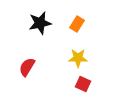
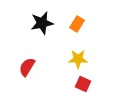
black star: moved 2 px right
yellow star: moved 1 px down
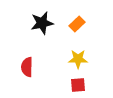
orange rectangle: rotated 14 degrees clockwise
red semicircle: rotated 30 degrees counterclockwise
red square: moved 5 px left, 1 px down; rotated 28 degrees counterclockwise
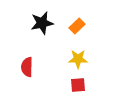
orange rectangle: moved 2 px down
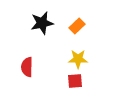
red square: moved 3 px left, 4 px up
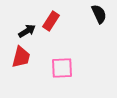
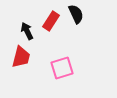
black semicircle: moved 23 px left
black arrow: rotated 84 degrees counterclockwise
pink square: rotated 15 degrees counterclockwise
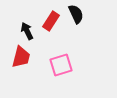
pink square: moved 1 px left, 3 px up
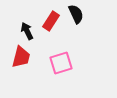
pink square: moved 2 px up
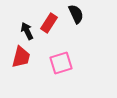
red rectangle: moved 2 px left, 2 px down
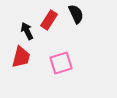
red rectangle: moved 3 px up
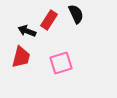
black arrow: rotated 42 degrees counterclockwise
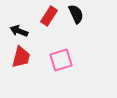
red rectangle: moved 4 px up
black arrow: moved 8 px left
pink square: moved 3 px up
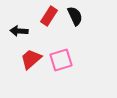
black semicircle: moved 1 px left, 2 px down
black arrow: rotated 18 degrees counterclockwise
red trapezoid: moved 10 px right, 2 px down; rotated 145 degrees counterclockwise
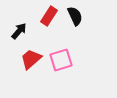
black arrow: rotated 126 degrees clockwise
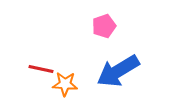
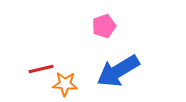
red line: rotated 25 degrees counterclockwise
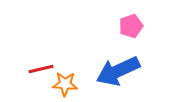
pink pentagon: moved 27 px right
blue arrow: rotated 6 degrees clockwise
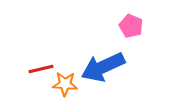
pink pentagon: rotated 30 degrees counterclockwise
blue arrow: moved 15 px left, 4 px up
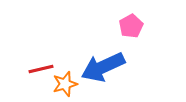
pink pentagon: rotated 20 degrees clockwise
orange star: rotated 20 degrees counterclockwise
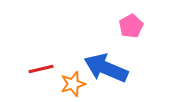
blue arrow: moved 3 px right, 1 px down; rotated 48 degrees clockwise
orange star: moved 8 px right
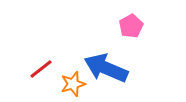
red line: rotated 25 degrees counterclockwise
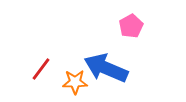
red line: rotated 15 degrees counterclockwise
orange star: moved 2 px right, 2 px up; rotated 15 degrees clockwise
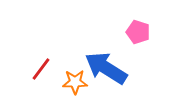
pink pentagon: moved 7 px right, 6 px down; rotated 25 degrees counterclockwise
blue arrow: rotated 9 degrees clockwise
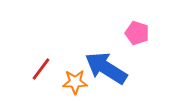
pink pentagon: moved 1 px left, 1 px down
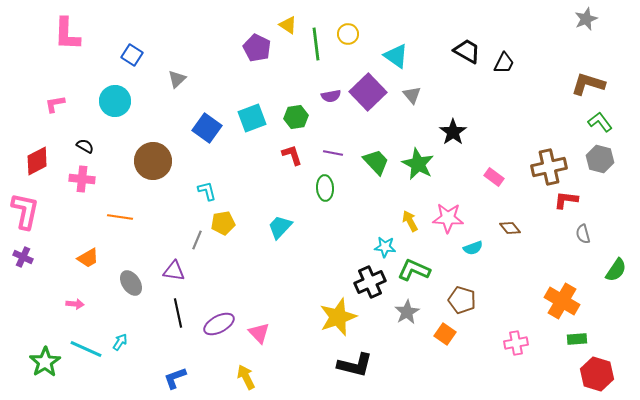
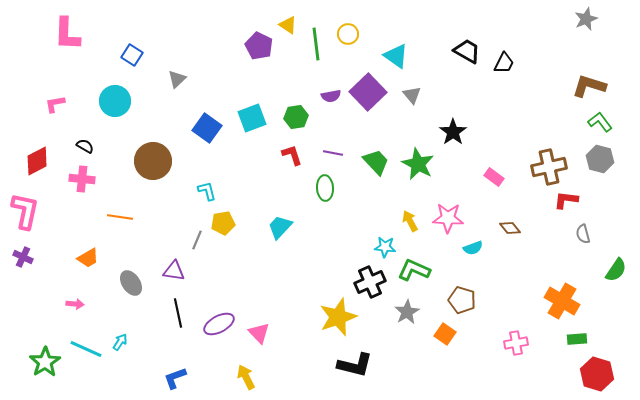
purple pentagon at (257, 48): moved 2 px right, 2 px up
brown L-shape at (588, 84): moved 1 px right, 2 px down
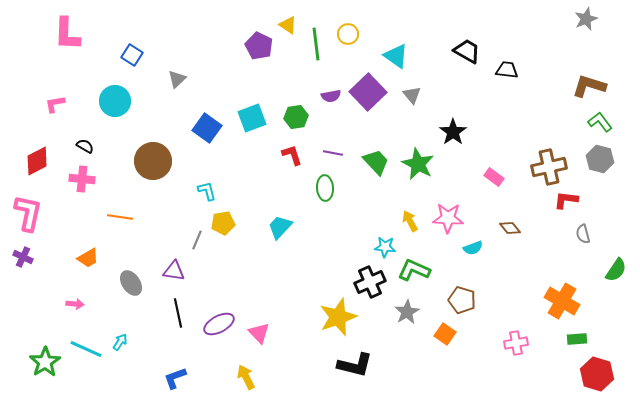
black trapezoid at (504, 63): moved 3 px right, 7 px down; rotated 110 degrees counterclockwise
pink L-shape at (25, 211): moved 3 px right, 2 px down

_ _ _ _

EXERCISE DETAILS
Reproduce every line of the records above word for word, omitting the picture lines.

ANSWER TO THE TASK
black star: moved 2 px right
yellow star: moved 1 px down
orange rectangle: rotated 14 degrees clockwise
red semicircle: rotated 30 degrees counterclockwise
red square: moved 5 px left, 1 px down; rotated 28 degrees counterclockwise
orange rectangle: moved 2 px down
red square: moved 3 px left, 4 px up
black semicircle: moved 23 px left
black arrow: rotated 84 degrees counterclockwise
pink square: rotated 15 degrees counterclockwise
pink square: moved 1 px left, 3 px up
pink square: moved 2 px up
red rectangle: moved 2 px left, 2 px down
red rectangle: moved 3 px up
black arrow: rotated 42 degrees counterclockwise
red rectangle: moved 4 px up
black arrow: moved 8 px left
pink square: moved 3 px up
black semicircle: moved 1 px left, 2 px down
black arrow: rotated 18 degrees counterclockwise
red trapezoid: moved 10 px right, 2 px down; rotated 145 degrees counterclockwise
black arrow: rotated 126 degrees clockwise
red line: rotated 25 degrees counterclockwise
pink pentagon: moved 27 px right
blue arrow: rotated 6 degrees clockwise
pink pentagon: rotated 30 degrees counterclockwise
blue arrow: moved 15 px left, 4 px up
pink pentagon: rotated 20 degrees clockwise
orange star: rotated 20 degrees counterclockwise
blue arrow: moved 3 px right, 1 px down; rotated 48 degrees clockwise
orange star: moved 8 px right
red line: rotated 25 degrees counterclockwise
red line: rotated 15 degrees counterclockwise
orange star: moved 2 px right, 2 px up; rotated 15 degrees clockwise
pink pentagon: moved 7 px right, 6 px down; rotated 25 degrees counterclockwise
blue arrow: rotated 9 degrees clockwise
pink pentagon: moved 1 px left, 1 px down
purple pentagon at (257, 48): moved 2 px right, 2 px up
brown L-shape at (588, 84): moved 1 px right, 2 px down
black trapezoid at (504, 63): moved 3 px right, 7 px down; rotated 110 degrees counterclockwise
pink L-shape at (25, 211): moved 3 px right, 2 px down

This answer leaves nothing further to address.